[Start of section]
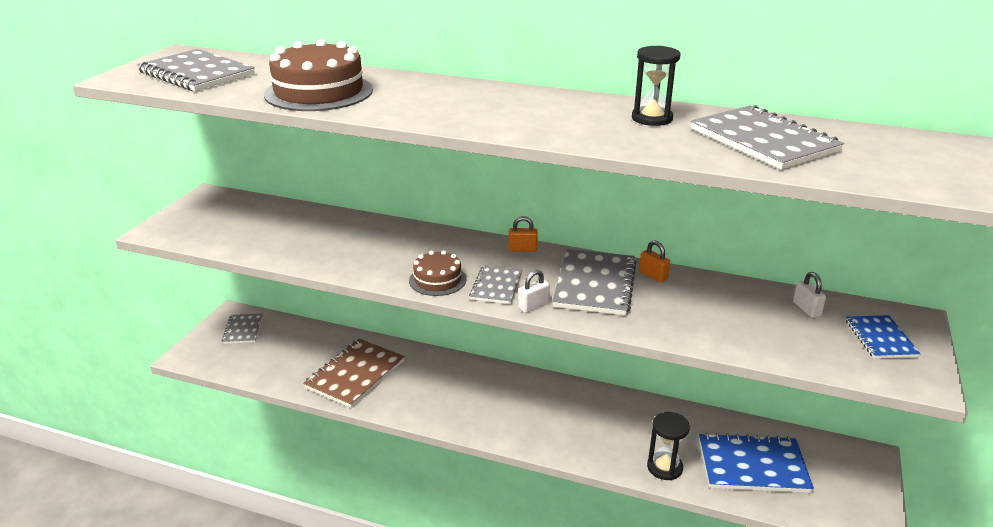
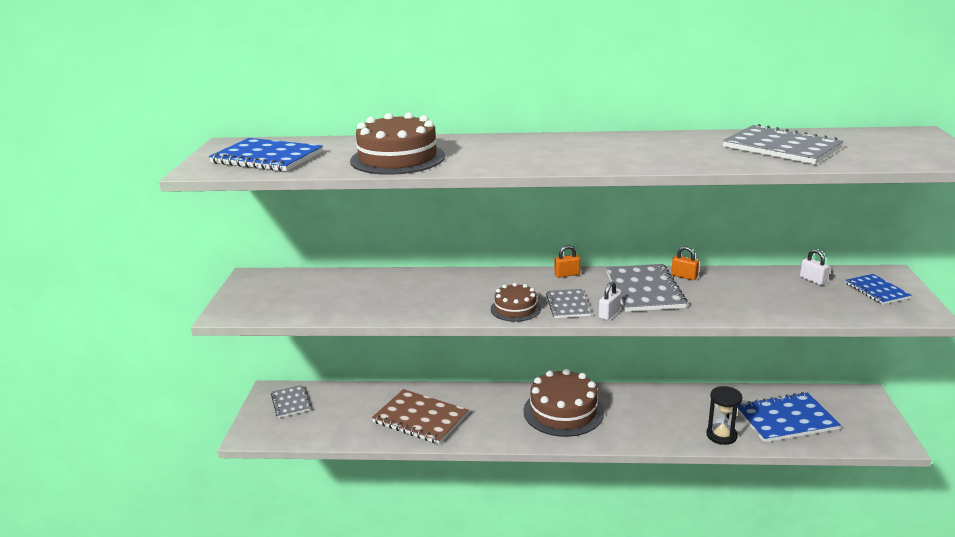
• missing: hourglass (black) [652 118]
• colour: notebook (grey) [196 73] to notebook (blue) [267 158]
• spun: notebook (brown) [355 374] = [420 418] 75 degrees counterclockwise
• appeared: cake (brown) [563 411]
[End of section]
▶ **What to work on**: Reproduce each line of the material that mentions "brown".

▶ **Response to the exercise**:
• spun: notebook (brown) [355 374] = [420 418] 75 degrees counterclockwise
• appeared: cake (brown) [563 411]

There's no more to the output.